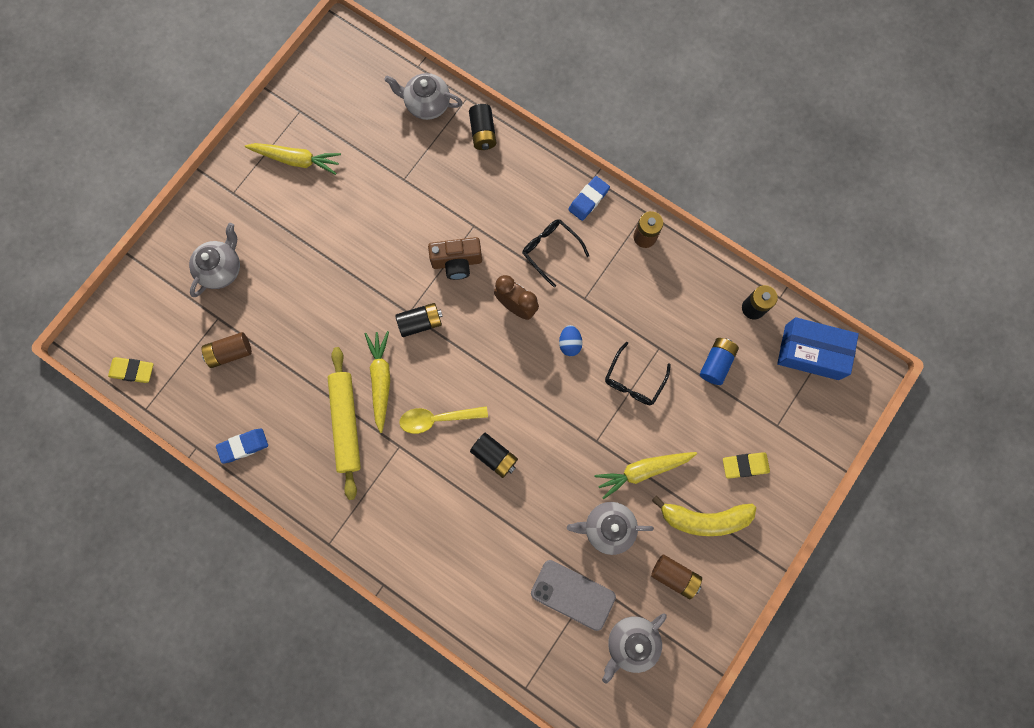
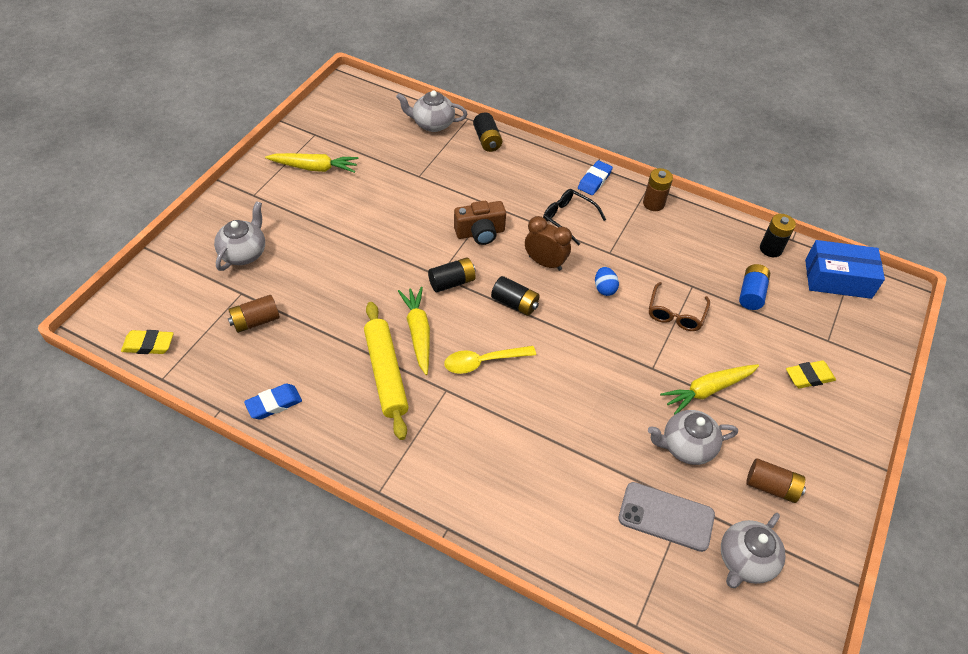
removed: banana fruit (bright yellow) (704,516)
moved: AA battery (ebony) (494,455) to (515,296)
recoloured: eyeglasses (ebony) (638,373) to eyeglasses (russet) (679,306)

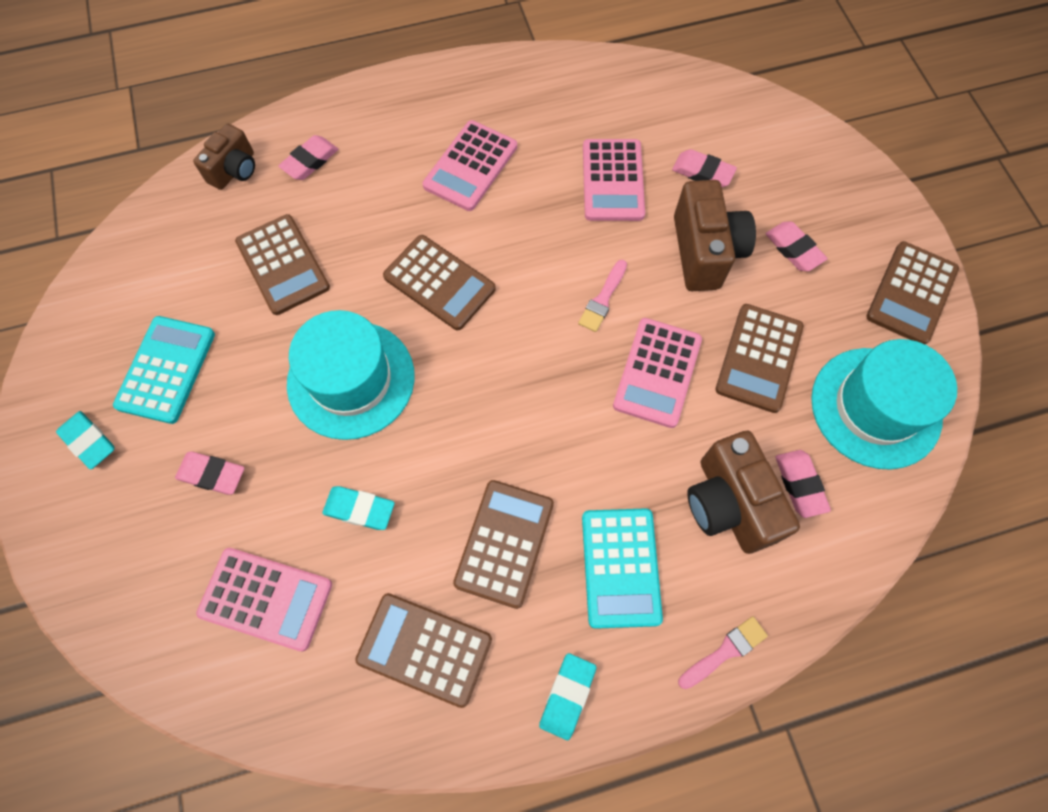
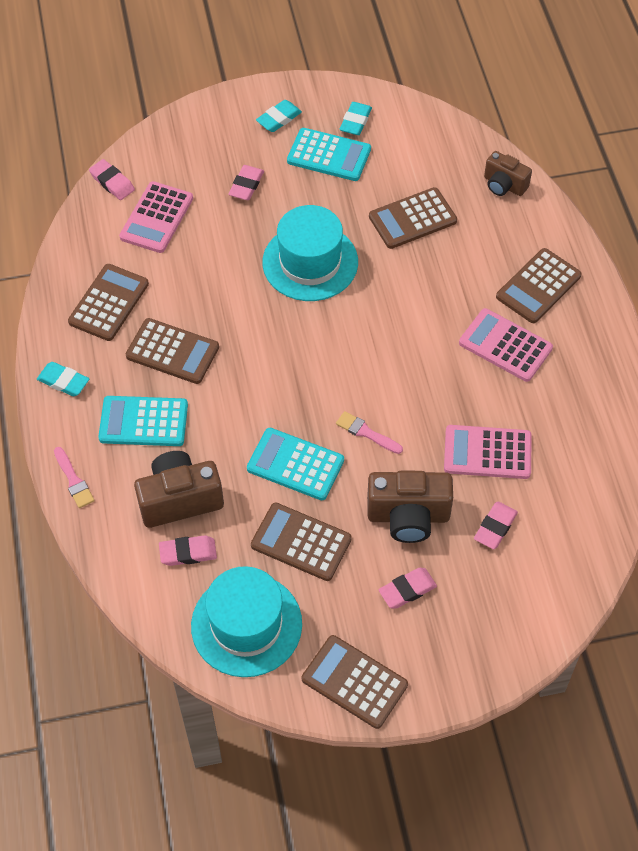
moved: pencil eraser (pink) (308,157) to (112,179); pencil eraser (teal) (358,508) to (355,118); calculator (russet) (439,282) to (539,285)
recoloured: calculator (pink) (657,373) to calculator (teal) (295,464)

* [TASK TO COMPLETE] Without the pictures, write out the listing exactly as it appears above.

* [PROBLEM SOLUTION]
removed: banana fruit (bright yellow) (704,516)
moved: AA battery (ebony) (494,455) to (515,296)
recoloured: eyeglasses (ebony) (638,373) to eyeglasses (russet) (679,306)

moved: pencil eraser (pink) (308,157) to (112,179); pencil eraser (teal) (358,508) to (355,118); calculator (russet) (439,282) to (539,285)
recoloured: calculator (pink) (657,373) to calculator (teal) (295,464)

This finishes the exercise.